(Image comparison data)
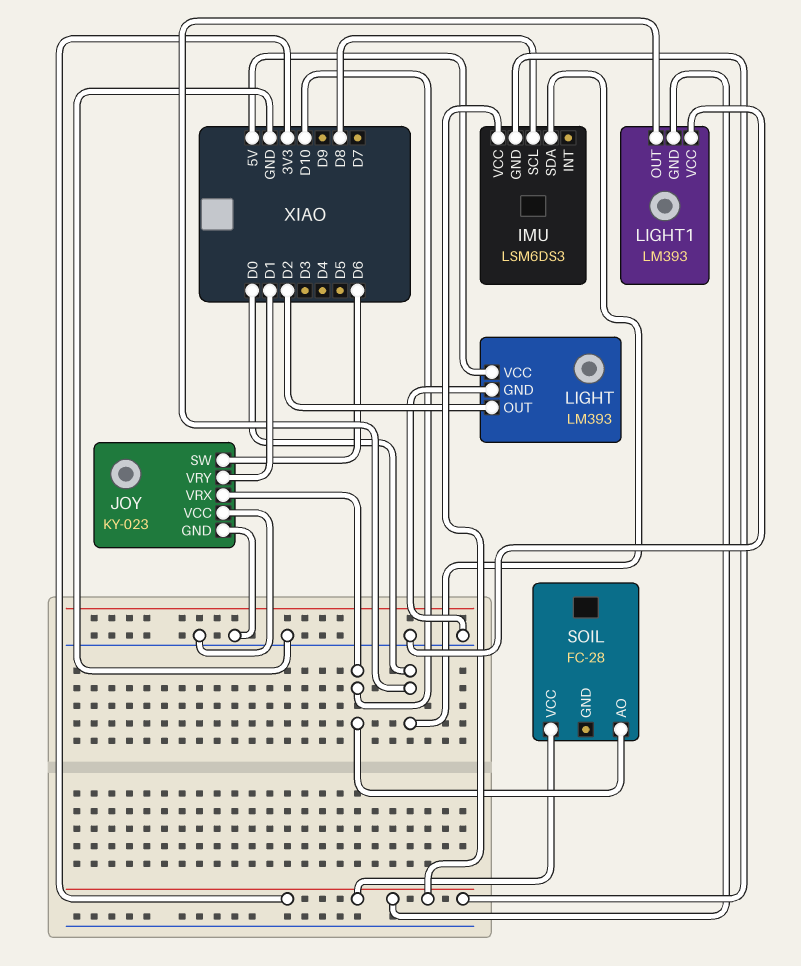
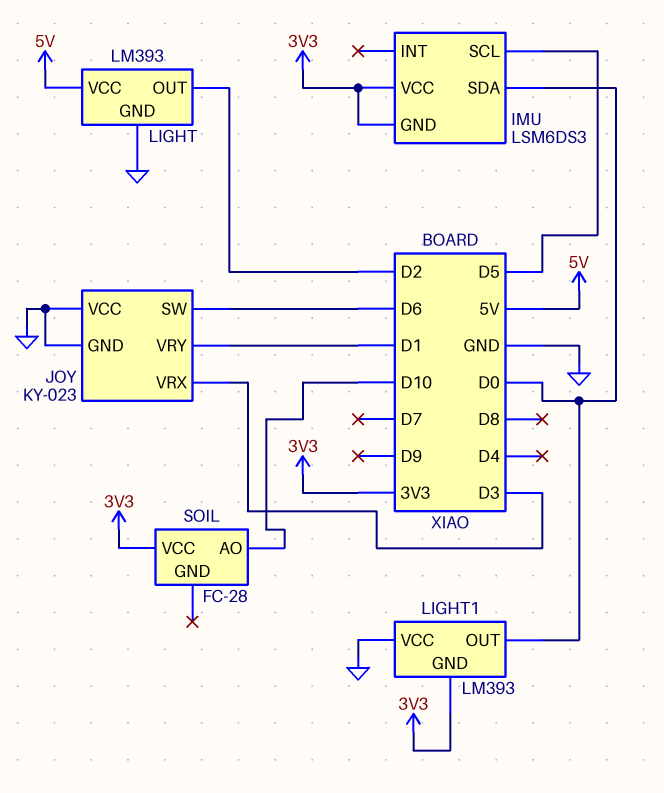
IMU pin SCL: D8 -> D5
JOY pin VRX: D10 -> D3

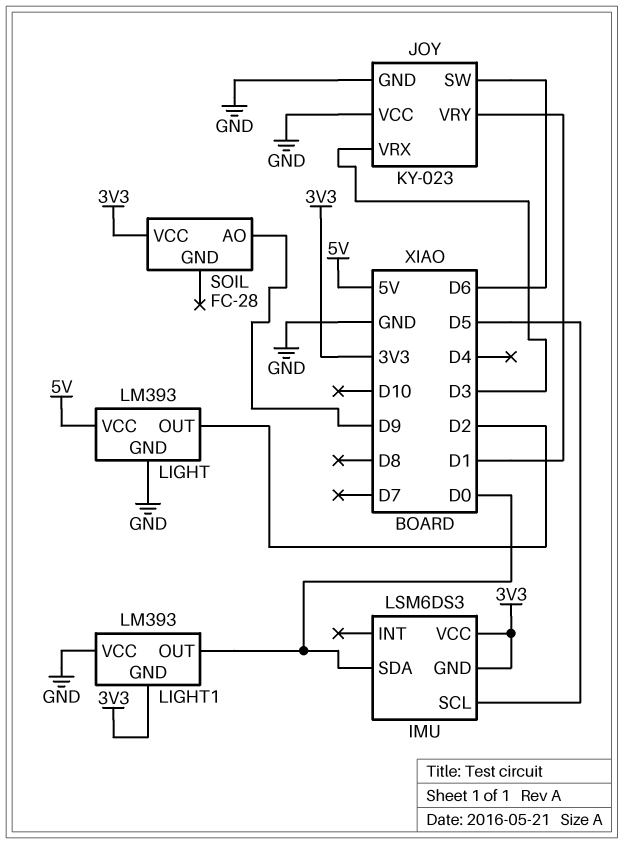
SOIL pin AO: D10 -> D9

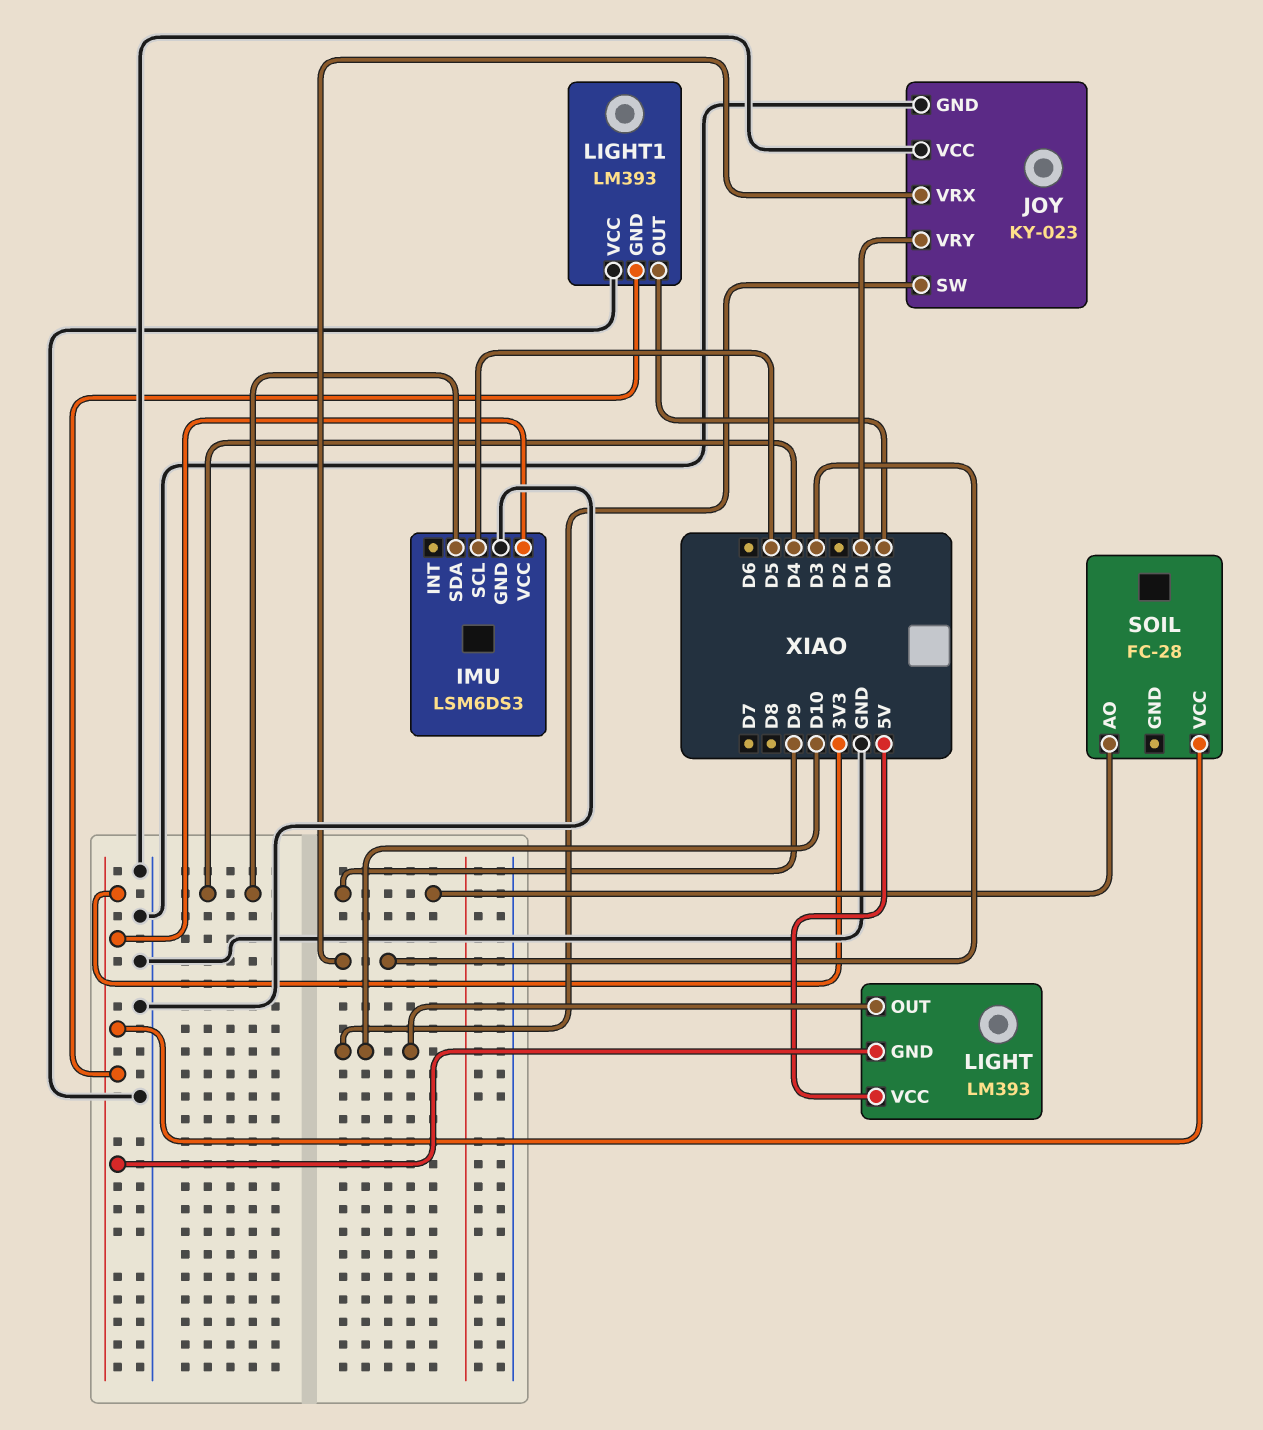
IMU pin GND: 3V3 -> GND
IMU pin SDA: D0 -> D4
JOY pin SW: D6 -> D10
LIGHT pin GND: GND -> 3V3
LIGHT pin OUT: D2 -> D10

Exercise aim –
From the entries above, list each line with "LIGHT" in it.

Response –
LIGHT pin GND: GND -> 3V3
LIGHT pin OUT: D2 -> D10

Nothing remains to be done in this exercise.